* **Prompt**
Return only those lines of the records below in which "VLOAD" appears.

* **Data supplied**

********************

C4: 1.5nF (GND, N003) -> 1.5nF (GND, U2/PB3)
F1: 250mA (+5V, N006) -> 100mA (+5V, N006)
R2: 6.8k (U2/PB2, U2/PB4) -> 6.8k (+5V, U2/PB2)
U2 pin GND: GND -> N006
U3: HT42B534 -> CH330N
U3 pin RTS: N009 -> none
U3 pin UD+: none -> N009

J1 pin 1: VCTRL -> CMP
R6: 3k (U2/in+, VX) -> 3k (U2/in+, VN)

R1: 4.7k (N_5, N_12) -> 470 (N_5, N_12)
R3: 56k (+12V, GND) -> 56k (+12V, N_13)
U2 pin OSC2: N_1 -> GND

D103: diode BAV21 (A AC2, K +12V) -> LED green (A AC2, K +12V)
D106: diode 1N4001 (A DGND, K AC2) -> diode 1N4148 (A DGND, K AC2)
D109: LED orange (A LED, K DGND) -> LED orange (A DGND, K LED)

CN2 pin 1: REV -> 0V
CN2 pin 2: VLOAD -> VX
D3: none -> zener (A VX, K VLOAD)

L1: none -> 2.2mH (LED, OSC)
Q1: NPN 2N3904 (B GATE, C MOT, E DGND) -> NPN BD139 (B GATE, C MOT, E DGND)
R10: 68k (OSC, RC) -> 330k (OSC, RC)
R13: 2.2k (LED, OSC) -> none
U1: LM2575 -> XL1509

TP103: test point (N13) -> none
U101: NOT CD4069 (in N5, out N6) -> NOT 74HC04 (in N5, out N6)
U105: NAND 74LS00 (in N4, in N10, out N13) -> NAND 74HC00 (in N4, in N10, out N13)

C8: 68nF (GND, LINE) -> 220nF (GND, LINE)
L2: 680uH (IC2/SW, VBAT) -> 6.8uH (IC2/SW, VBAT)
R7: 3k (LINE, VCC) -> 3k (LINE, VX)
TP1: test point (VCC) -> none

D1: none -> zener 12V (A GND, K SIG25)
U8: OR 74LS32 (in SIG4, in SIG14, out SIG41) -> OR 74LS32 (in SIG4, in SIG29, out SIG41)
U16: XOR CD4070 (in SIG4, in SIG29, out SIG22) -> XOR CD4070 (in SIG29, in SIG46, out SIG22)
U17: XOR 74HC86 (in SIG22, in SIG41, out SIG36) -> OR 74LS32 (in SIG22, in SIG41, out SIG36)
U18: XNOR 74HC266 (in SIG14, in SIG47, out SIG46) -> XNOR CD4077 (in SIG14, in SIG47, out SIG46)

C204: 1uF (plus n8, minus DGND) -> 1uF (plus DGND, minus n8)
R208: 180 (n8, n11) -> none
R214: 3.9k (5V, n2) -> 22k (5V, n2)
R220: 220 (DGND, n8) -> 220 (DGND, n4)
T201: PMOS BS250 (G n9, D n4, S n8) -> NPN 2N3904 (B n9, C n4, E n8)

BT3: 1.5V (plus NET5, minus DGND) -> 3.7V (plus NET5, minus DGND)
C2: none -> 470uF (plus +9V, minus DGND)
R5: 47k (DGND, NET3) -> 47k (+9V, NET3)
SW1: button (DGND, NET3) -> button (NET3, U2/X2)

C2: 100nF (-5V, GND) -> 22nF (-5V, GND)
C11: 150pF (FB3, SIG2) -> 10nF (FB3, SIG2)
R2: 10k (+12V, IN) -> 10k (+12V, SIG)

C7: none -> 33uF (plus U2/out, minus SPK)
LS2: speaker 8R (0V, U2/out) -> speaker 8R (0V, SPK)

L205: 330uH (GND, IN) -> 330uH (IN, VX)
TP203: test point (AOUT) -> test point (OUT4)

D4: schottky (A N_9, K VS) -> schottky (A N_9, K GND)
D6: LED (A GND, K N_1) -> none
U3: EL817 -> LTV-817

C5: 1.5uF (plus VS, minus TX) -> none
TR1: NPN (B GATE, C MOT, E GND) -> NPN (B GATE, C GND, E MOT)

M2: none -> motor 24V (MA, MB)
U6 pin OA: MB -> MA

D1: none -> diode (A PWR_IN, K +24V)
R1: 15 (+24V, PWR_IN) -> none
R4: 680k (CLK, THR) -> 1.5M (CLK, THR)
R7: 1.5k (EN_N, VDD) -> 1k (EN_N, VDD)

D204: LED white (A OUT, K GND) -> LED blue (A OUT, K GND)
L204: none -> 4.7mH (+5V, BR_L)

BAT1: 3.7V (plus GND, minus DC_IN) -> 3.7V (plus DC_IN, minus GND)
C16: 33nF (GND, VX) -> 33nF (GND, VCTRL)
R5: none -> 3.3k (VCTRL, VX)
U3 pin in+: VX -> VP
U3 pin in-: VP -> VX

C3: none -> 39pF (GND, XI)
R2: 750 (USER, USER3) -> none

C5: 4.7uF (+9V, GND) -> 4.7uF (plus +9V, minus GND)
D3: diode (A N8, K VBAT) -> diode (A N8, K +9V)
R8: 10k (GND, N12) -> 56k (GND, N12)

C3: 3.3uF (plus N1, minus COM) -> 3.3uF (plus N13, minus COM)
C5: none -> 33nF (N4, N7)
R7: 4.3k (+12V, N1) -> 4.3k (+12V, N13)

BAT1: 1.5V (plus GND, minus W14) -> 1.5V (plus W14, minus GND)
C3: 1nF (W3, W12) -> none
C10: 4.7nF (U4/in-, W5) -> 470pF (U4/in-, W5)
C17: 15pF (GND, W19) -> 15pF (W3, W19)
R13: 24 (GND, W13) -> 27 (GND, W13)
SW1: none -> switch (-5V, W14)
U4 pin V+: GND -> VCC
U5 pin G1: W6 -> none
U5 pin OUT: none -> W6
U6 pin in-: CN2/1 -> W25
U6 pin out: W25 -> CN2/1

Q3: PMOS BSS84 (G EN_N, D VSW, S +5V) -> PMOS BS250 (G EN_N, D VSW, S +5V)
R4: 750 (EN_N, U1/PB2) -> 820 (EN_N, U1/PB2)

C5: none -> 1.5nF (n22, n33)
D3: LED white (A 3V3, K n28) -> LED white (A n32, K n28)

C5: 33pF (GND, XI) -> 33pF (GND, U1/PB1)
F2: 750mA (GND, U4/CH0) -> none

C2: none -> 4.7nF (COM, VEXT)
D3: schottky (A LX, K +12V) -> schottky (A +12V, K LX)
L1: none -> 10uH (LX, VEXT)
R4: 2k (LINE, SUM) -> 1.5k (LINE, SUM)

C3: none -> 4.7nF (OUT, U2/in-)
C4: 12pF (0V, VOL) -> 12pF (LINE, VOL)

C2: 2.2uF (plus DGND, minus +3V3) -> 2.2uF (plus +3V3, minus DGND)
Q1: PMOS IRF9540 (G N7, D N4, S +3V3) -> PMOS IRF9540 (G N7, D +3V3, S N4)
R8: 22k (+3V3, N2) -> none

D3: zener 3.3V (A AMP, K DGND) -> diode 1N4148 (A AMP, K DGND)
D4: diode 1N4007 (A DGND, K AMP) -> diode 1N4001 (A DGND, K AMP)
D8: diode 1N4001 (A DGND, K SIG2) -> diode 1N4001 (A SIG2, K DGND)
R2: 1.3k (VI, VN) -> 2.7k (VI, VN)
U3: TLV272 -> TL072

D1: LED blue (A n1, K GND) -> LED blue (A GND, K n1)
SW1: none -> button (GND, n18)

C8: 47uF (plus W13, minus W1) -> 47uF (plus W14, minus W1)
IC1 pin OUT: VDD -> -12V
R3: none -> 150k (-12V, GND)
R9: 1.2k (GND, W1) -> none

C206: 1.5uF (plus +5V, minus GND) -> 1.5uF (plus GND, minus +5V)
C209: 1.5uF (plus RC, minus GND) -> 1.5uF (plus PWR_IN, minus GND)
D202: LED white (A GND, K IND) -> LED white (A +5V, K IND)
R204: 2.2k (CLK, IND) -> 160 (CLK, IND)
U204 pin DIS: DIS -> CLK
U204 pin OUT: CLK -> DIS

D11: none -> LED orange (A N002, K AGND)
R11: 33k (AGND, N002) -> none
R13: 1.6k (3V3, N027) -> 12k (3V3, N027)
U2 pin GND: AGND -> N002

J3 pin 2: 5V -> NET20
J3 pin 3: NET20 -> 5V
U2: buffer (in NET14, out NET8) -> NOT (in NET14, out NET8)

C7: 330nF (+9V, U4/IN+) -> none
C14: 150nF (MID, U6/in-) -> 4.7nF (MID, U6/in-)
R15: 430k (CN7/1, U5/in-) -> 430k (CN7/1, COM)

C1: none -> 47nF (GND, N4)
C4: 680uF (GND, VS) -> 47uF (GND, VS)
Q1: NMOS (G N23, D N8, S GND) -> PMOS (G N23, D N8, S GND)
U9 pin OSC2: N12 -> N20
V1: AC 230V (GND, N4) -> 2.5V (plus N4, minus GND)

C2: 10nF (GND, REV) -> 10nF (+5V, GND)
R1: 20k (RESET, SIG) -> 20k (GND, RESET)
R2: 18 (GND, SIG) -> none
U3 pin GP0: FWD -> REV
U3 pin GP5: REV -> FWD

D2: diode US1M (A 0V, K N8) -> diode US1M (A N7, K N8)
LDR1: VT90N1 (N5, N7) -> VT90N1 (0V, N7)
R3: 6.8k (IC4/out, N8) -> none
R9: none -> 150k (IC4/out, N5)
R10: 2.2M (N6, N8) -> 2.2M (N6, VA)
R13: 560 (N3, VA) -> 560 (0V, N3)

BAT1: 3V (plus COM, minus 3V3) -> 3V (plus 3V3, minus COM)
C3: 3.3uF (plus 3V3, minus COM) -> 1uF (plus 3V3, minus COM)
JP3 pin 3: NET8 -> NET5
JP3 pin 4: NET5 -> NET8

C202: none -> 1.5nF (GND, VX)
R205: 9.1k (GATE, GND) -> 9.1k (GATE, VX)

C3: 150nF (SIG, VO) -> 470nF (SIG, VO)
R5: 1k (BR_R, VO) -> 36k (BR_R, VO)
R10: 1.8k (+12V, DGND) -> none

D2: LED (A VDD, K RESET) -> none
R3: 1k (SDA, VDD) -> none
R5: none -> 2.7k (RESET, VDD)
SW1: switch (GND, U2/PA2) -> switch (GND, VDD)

********************

* **Answer to this task**
CN2 pin 2: VLOAD -> VX
D3: none -> zener (A VX, K VLOAD)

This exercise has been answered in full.